* Exercise *
Search each line below for "brick", then return the lines where it appears.

[Items from a data source]
::::

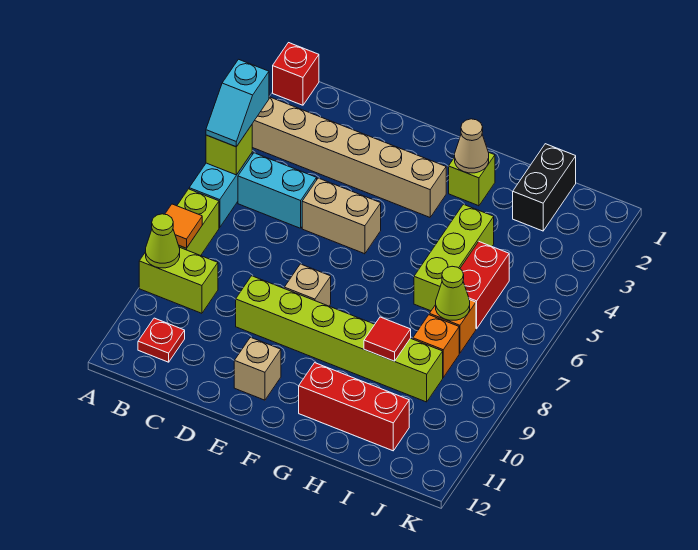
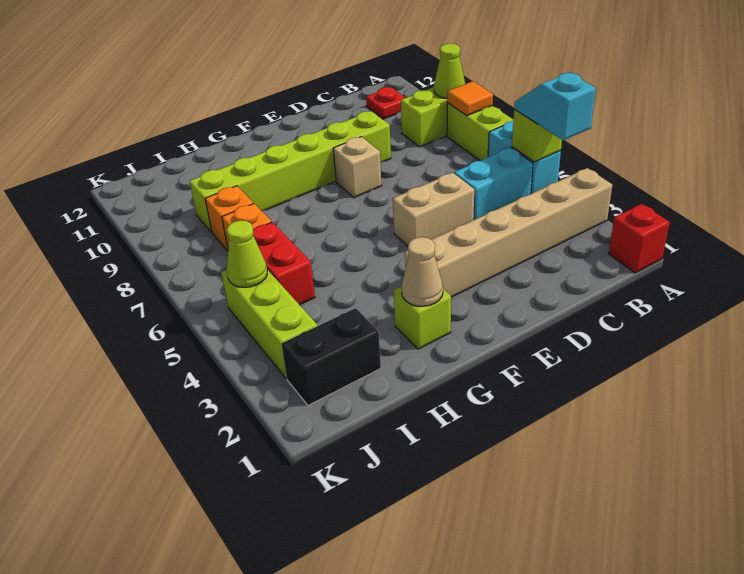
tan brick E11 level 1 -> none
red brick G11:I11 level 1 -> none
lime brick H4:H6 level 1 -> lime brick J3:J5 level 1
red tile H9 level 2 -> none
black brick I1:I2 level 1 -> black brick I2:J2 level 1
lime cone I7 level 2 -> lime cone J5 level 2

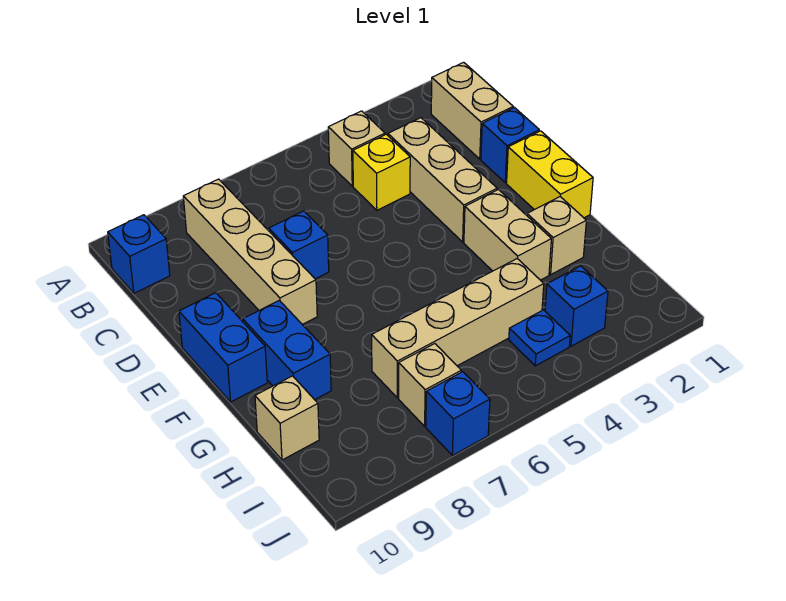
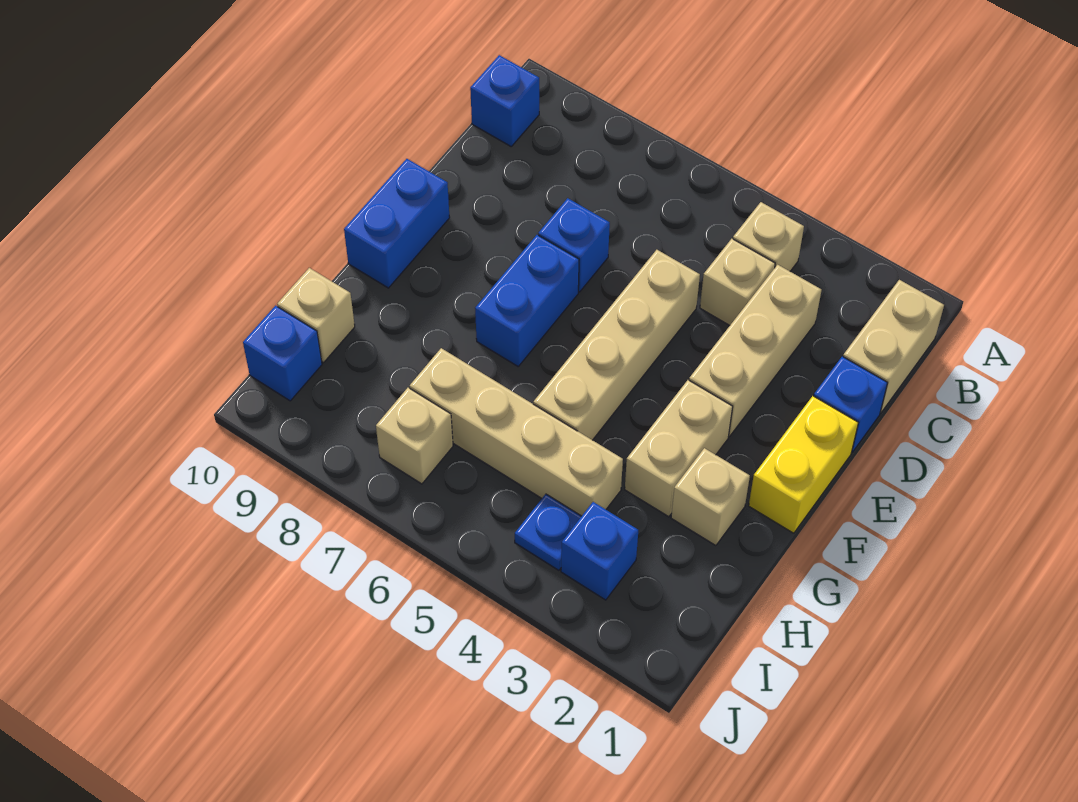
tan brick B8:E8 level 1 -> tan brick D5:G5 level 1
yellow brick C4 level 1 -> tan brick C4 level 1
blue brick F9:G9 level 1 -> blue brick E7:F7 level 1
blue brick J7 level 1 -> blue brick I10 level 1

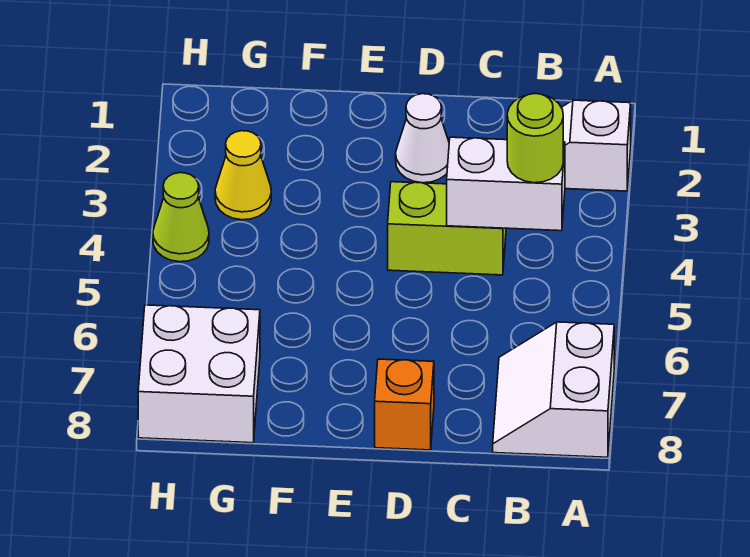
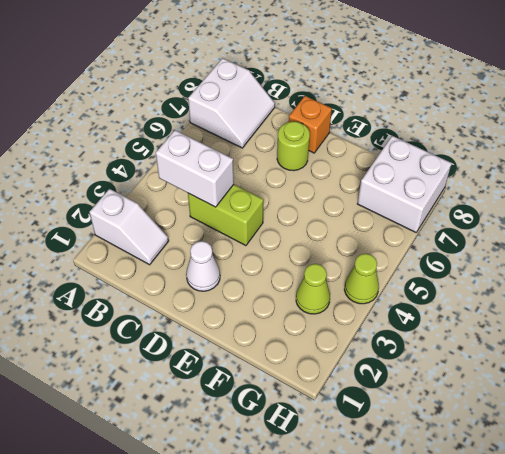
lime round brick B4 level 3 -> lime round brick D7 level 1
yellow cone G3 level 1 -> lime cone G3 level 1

::::

* Written response *
tan brick E11 level 1 -> none
red brick G11:I11 level 1 -> none
lime brick H4:H6 level 1 -> lime brick J3:J5 level 1
black brick I1:I2 level 1 -> black brick I2:J2 level 1
tan brick B8:E8 level 1 -> tan brick D5:G5 level 1
yellow brick C4 level 1 -> tan brick C4 level 1
blue brick F9:G9 level 1 -> blue brick E7:F7 level 1
blue brick J7 level 1 -> blue brick I10 level 1
lime round brick B4 level 3 -> lime round brick D7 level 1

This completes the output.